■ **What to work on**:
Of the lines below, copy those that hold the word "plus".

Dataset entries Block Start

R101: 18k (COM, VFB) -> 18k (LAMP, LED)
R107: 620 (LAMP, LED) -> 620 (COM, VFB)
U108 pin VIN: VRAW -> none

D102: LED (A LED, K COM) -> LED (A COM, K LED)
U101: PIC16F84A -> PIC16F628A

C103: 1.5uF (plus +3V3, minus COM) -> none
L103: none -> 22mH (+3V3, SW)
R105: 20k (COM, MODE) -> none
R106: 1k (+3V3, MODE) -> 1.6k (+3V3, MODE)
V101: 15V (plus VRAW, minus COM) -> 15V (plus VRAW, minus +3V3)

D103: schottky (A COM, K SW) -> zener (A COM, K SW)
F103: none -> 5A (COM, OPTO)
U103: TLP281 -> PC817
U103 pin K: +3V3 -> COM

Dataset entries Block End

■ **Task response**:
C103: 1.5uF (plus +3V3, minus COM) -> none
V101: 15V (plus VRAW, minus COM) -> 15V (plus VRAW, minus +3V3)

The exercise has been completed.